++++ DATASET CONTENT

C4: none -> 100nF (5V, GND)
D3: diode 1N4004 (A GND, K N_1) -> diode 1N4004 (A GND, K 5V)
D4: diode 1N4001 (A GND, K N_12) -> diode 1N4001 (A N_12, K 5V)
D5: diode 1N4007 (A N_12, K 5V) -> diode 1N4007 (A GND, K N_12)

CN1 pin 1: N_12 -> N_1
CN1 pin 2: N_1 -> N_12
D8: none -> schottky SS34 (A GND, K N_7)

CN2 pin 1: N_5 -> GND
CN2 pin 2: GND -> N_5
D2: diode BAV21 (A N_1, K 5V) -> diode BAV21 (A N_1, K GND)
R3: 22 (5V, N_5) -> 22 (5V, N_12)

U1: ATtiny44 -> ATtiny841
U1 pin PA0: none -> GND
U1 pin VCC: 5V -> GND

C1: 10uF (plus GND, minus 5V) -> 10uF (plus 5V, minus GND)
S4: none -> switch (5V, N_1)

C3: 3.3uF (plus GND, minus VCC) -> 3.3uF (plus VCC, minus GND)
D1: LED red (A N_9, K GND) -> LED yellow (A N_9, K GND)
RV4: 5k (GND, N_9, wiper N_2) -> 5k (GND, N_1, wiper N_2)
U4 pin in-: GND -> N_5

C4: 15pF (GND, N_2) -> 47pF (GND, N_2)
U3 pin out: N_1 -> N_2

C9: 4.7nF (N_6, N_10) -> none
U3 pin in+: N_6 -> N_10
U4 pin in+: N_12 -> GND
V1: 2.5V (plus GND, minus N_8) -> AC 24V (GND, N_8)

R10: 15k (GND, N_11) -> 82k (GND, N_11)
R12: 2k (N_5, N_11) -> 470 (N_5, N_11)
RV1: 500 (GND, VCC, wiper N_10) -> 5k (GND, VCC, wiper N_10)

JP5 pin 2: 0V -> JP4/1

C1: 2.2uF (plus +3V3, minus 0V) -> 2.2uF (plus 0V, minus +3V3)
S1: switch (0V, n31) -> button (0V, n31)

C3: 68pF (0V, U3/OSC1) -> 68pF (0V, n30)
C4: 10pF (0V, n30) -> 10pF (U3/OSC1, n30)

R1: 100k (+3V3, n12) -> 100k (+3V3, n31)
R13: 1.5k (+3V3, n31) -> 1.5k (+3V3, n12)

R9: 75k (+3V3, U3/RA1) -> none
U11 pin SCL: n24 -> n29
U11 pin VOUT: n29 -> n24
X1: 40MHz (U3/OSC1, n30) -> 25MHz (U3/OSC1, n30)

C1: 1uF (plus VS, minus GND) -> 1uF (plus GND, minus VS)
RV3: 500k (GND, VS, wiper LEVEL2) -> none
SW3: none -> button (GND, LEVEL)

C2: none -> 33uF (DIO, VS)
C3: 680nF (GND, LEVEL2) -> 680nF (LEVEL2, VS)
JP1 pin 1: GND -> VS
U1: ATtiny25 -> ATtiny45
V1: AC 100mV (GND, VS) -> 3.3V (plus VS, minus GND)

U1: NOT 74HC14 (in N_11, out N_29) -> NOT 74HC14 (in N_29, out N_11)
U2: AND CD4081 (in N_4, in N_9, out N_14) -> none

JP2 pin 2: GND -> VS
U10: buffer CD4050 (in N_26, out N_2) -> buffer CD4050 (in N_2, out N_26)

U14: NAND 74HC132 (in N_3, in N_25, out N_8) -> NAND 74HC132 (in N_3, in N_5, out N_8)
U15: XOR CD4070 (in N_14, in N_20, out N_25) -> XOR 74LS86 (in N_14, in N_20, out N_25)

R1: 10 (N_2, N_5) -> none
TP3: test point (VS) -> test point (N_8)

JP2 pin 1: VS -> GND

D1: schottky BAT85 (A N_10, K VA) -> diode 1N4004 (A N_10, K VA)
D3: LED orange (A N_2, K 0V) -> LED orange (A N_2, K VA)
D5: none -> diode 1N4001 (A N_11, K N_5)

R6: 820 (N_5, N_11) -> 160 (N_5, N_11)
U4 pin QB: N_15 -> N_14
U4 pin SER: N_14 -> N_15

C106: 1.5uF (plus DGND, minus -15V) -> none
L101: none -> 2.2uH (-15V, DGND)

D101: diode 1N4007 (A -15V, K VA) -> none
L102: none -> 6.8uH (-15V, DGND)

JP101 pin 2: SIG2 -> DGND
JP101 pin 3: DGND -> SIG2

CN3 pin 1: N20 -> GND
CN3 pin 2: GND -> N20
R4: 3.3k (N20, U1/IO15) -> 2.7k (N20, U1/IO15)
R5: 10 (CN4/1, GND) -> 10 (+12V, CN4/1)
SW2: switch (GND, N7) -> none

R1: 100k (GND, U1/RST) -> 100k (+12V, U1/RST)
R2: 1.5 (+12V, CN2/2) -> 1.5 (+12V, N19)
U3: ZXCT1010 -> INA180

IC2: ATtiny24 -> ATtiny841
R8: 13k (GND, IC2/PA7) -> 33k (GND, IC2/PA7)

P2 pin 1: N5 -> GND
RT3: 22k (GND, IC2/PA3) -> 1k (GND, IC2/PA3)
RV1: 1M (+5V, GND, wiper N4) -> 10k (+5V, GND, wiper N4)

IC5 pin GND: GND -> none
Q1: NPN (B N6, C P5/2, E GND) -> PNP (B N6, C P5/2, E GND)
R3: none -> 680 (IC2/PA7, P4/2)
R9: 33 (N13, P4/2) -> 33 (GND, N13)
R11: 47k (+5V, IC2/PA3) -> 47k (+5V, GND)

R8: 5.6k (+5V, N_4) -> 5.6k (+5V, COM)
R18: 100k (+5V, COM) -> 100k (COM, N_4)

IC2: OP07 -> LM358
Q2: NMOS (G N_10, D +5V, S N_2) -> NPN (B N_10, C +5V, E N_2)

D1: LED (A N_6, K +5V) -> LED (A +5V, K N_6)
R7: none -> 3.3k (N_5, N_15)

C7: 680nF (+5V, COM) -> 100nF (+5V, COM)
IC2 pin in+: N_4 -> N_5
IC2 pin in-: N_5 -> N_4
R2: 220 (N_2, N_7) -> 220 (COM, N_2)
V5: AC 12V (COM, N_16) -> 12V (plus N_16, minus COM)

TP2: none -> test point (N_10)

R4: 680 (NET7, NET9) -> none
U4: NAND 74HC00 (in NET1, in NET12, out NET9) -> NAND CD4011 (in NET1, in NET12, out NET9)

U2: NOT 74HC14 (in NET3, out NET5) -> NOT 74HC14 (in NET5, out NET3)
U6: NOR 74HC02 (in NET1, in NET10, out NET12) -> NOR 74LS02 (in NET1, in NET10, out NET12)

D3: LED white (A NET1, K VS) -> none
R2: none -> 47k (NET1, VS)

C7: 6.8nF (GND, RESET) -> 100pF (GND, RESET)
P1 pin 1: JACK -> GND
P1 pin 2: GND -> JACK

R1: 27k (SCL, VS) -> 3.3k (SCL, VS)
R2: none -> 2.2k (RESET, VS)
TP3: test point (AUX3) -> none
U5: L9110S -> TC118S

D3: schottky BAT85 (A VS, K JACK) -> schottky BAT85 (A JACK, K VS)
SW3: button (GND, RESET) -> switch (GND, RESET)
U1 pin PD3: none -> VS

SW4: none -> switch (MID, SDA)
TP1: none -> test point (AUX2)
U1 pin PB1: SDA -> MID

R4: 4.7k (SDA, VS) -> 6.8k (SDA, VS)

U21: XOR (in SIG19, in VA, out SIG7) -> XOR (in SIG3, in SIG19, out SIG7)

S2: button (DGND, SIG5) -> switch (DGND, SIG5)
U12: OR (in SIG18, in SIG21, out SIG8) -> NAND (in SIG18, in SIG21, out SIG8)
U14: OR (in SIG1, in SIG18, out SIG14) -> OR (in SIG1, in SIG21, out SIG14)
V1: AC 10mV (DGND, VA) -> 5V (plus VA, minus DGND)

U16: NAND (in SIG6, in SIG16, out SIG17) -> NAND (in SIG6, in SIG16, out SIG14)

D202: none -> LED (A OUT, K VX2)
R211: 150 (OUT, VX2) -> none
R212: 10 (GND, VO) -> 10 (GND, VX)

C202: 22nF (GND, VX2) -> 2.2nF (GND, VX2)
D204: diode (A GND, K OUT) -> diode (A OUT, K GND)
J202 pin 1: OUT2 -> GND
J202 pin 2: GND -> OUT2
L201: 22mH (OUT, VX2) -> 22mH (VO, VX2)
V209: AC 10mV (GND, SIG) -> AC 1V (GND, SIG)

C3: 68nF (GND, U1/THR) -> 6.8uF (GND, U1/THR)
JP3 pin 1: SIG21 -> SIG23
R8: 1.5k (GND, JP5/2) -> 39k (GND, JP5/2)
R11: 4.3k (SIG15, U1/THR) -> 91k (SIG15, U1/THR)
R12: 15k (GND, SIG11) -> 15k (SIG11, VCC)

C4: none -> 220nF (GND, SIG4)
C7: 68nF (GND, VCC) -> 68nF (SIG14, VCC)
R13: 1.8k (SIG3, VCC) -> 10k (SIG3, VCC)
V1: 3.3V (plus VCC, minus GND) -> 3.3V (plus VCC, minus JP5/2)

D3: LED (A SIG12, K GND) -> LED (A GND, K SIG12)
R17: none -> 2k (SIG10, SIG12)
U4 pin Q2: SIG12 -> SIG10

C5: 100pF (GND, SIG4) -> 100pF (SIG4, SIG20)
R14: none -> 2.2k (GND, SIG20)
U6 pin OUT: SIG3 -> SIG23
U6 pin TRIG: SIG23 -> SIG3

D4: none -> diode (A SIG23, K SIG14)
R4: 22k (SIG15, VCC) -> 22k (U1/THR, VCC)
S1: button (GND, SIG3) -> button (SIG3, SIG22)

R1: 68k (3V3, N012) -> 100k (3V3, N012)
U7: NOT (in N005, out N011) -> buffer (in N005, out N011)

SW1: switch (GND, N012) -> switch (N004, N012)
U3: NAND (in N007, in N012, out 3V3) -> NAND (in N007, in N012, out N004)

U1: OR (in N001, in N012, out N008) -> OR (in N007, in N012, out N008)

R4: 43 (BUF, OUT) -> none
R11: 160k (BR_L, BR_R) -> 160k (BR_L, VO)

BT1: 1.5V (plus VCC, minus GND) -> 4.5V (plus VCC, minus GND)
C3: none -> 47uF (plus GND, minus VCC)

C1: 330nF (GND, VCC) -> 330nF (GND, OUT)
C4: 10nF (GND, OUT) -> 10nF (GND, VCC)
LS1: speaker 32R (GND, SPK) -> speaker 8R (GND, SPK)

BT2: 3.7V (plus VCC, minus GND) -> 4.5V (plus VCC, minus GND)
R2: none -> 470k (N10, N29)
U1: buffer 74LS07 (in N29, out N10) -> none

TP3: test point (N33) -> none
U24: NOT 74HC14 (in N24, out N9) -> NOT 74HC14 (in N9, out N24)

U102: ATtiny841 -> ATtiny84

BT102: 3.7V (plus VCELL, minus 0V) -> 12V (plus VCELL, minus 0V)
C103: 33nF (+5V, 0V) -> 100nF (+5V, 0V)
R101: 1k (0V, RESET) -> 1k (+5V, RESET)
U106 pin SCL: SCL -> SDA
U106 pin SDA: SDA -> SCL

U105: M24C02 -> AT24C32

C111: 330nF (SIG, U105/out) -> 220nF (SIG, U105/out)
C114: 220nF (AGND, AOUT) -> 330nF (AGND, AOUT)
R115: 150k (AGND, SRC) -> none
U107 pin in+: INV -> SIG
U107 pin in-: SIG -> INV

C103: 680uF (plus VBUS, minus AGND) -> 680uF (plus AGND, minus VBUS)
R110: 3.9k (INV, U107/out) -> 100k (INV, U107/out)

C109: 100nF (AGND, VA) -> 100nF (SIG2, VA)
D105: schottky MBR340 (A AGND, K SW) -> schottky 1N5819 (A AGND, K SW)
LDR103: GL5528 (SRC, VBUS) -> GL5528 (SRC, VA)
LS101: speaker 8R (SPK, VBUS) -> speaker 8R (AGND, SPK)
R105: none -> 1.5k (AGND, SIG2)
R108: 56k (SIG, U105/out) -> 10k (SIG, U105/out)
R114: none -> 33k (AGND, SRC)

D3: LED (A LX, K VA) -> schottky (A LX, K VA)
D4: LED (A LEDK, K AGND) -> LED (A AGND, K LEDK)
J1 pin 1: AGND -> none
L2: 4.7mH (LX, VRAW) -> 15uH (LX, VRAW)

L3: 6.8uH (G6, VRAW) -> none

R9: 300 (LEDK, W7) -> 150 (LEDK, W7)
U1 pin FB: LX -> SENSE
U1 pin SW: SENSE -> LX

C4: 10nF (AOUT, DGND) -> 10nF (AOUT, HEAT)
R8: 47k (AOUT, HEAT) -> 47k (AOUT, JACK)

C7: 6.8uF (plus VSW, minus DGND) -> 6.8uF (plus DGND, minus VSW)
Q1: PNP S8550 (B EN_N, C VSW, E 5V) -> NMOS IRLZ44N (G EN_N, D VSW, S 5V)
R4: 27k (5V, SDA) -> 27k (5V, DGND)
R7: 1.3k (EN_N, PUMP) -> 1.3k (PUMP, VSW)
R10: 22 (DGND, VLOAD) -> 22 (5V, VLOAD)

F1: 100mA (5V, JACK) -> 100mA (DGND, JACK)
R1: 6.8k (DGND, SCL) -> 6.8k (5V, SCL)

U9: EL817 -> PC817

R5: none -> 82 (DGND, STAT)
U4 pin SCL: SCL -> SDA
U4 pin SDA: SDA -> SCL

++++++++

» **ACTION ITEM**: Look above for the line holding "R2: 1.5 (+12V, CN2/2) -> 1.5 (+12V, N19)". Print it and every line after it, exactly, through the line holding "R9: 33 (N13, P4/2) -> 33 (GND, N13)".

» **ANSWER FOR THIS EXERCISE**:
R2: 1.5 (+12V, CN2/2) -> 1.5 (+12V, N19)
U3: ZXCT1010 -> INA180

IC2: ATtiny24 -> ATtiny841
R8: 13k (GND, IC2/PA7) -> 33k (GND, IC2/PA7)

P2 pin 1: N5 -> GND
RT3: 22k (GND, IC2/PA3) -> 1k (GND, IC2/PA3)
RV1: 1M (+5V, GND, wiper N4) -> 10k (+5V, GND, wiper N4)

IC5 pin GND: GND -> none
Q1: NPN (B N6, C P5/2, E GND) -> PNP (B N6, C P5/2, E GND)
R3: none -> 680 (IC2/PA7, P4/2)
R9: 33 (N13, P4/2) -> 33 (GND, N13)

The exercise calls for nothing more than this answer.